| Work order |
Give the records again exactly, but drop the pictures.

*** Dataset content ***

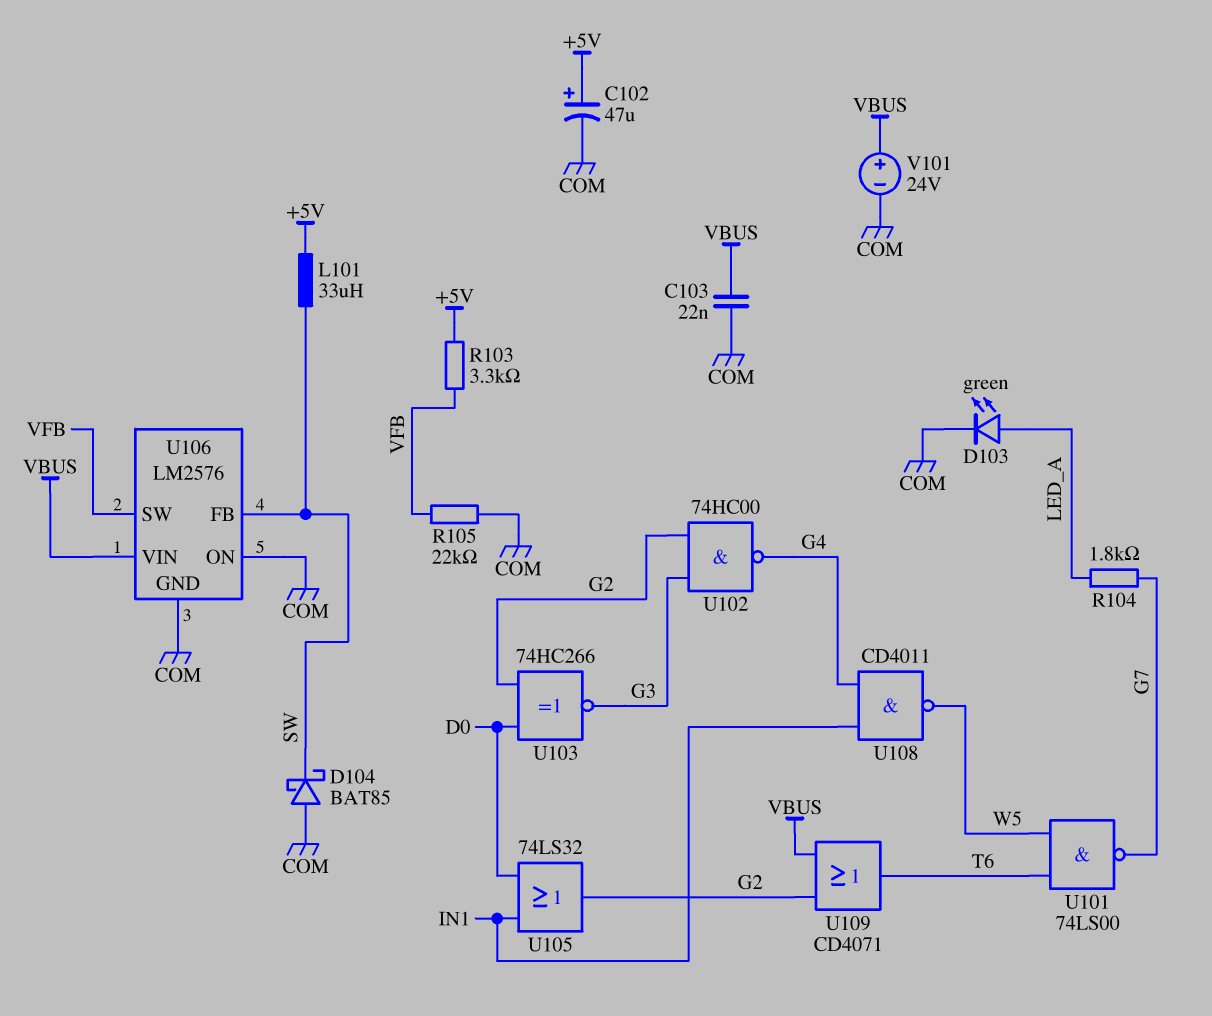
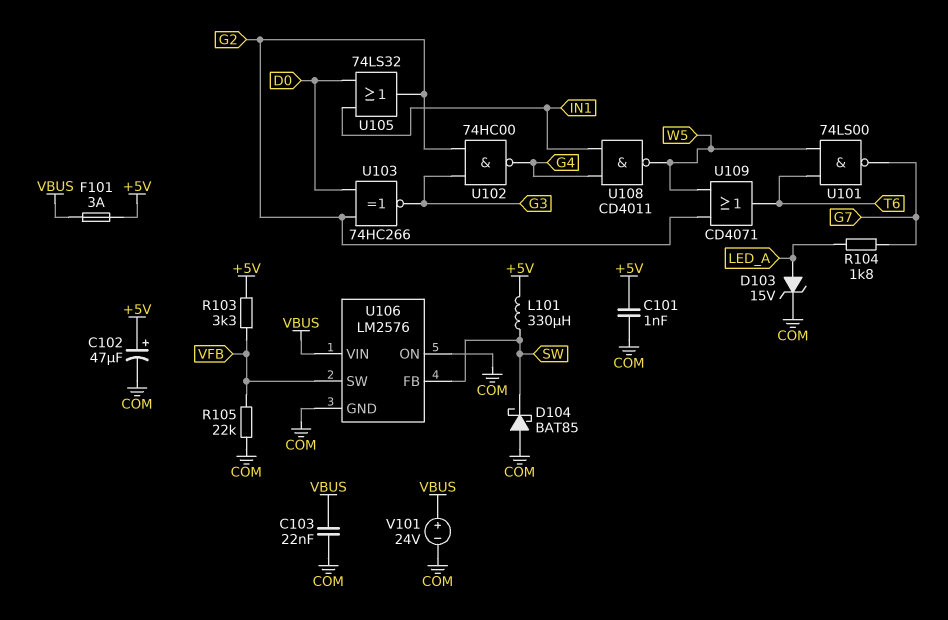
C101: none -> 1nF (+5V, COM)
D103: LED green (A LED_A, K COM) -> zener 15V (A LED_A, K COM)
F101: none -> 3A (+5V, VBUS)
L101: 33uH (+5V, SW) -> 330uH (+5V, SW)
U109: OR CD4071 (in G2, in VBUS, out T6) -> OR CD4071 (in G2, in W5, out T6)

*** End of Dataset content ***

| Output for this exercise |
C101: none -> 1nF (+5V, COM)
D103: LED green (A LED_A, K COM) -> zener 15V (A LED_A, K COM)
F101: none -> 3A (+5V, VBUS)
L101: 33uH (+5V, SW) -> 330uH (+5V, SW)
U109: OR CD4071 (in G2, in VBUS, out T6) -> OR CD4071 (in G2, in W5, out T6)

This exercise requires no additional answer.